Exercise materials:
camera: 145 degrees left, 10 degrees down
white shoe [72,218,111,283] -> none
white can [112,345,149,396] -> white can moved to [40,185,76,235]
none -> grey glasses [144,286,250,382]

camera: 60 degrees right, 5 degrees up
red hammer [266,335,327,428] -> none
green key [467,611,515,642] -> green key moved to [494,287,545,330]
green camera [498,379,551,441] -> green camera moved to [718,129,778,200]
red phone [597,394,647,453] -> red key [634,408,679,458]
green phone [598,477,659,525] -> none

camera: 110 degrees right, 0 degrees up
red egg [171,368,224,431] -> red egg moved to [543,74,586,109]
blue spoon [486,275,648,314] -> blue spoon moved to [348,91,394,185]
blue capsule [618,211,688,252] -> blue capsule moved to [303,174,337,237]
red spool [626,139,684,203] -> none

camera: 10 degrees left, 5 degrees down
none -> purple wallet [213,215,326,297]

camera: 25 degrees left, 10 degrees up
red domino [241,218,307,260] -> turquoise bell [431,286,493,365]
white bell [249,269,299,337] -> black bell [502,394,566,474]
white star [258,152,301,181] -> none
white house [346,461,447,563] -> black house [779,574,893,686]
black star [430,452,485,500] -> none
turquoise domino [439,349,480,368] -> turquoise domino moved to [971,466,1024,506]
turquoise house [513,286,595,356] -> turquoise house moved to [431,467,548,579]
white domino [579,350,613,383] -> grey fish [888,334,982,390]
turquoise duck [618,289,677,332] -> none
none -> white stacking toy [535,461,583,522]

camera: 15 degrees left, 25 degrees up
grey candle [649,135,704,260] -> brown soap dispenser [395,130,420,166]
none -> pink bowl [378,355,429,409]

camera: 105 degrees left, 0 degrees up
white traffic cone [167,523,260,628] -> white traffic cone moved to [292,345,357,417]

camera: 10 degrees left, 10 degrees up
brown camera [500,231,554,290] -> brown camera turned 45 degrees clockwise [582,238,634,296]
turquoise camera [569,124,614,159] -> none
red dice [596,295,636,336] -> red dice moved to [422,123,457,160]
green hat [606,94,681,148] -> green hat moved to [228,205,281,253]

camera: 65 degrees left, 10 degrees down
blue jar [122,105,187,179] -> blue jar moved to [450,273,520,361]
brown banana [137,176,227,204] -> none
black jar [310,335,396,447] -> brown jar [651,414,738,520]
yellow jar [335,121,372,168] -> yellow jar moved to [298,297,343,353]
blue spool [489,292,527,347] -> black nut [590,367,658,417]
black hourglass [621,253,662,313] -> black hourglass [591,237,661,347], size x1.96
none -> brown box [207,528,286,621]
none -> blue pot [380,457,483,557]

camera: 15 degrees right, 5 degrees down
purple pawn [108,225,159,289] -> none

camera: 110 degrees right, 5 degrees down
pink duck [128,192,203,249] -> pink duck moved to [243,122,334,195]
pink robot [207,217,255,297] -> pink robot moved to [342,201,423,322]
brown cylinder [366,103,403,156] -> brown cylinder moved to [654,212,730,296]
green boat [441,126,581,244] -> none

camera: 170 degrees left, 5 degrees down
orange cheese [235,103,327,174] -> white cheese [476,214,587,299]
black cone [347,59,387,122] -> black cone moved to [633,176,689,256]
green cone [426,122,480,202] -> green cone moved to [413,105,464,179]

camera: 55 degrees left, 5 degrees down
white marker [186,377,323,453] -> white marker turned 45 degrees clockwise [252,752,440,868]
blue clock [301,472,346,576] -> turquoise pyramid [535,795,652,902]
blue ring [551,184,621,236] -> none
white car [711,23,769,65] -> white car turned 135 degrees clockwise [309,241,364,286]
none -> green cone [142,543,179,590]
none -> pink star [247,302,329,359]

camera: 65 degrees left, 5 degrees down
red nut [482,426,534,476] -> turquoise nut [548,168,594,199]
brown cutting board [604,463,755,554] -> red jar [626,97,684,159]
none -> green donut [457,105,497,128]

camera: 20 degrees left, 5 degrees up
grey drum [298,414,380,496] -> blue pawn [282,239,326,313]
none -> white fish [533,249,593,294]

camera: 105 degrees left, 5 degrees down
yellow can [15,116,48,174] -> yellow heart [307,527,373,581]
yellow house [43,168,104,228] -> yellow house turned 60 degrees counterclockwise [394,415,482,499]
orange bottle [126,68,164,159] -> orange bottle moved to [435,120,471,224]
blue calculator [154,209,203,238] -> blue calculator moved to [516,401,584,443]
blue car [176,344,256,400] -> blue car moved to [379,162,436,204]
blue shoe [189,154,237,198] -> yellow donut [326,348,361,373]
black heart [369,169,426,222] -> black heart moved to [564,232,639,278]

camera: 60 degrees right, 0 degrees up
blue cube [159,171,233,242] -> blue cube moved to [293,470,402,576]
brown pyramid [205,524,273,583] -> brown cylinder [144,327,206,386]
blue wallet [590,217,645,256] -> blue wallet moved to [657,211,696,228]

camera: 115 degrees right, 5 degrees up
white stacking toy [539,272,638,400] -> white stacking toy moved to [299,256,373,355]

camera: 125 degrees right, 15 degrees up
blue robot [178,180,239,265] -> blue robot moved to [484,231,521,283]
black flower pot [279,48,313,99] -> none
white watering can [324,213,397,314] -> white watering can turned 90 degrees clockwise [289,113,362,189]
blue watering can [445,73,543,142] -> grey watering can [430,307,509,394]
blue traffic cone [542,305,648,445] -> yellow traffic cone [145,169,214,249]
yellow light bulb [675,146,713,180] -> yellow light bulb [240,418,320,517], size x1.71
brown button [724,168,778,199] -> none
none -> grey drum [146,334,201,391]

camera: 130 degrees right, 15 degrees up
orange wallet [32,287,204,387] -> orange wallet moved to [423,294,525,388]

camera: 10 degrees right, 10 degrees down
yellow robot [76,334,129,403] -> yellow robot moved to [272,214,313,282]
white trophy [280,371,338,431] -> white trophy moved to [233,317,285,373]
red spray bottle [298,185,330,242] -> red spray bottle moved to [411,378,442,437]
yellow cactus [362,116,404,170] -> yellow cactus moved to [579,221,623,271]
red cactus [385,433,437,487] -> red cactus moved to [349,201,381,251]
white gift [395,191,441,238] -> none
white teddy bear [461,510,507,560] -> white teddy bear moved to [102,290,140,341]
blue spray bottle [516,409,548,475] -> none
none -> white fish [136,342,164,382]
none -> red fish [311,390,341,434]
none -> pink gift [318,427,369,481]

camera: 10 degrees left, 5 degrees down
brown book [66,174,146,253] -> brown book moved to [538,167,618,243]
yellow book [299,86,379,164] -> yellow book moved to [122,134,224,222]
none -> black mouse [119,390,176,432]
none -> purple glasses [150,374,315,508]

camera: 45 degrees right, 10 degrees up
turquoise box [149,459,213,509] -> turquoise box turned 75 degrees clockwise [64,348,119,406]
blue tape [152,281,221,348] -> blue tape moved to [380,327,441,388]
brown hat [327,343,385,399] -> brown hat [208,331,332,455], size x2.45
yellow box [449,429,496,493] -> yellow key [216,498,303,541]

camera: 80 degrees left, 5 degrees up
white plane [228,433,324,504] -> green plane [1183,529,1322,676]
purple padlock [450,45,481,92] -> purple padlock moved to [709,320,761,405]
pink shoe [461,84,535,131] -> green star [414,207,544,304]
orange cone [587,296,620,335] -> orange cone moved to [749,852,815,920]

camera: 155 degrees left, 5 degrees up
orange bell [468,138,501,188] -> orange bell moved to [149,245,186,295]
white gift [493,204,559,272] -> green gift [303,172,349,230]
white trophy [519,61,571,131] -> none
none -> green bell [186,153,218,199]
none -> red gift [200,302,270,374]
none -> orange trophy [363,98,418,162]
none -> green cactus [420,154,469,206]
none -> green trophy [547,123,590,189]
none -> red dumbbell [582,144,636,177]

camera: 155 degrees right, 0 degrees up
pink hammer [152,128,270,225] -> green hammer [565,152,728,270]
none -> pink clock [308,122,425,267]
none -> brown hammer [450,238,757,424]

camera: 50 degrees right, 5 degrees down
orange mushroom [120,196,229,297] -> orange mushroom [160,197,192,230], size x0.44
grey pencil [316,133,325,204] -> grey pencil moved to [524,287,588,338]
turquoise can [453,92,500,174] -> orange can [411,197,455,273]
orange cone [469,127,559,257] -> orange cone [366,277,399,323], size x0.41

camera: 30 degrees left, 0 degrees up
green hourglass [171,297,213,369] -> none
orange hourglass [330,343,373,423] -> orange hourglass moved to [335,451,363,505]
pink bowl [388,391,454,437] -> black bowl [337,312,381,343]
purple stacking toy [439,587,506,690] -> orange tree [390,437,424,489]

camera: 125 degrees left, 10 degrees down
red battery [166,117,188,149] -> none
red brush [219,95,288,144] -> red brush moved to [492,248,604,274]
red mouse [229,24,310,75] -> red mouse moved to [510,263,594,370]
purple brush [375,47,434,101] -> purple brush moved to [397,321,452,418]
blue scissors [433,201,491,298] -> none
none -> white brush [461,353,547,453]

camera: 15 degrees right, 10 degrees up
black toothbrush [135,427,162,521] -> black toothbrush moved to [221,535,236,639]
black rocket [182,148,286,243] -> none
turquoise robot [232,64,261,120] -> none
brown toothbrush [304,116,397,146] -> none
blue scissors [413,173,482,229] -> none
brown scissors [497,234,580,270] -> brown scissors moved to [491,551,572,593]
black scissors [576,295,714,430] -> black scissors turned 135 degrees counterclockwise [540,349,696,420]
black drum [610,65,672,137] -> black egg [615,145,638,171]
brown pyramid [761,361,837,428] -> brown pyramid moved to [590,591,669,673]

Exercise objective:
Using the entries above, return exactly the lines from the line with "purple brush [375,47,434,101]" to the line with "brown scissors [497,234,580,270]", counting both of those lines.

Response area:
purple brush [375,47,434,101] -> purple brush moved to [397,321,452,418]
blue scissors [433,201,491,298] -> none
none -> white brush [461,353,547,453]

camera: 15 degrees right, 10 degrees up
black toothbrush [135,427,162,521] -> black toothbrush moved to [221,535,236,639]
black rocket [182,148,286,243] -> none
turquoise robot [232,64,261,120] -> none
brown toothbrush [304,116,397,146] -> none
blue scissors [413,173,482,229] -> none
brown scissors [497,234,580,270] -> brown scissors moved to [491,551,572,593]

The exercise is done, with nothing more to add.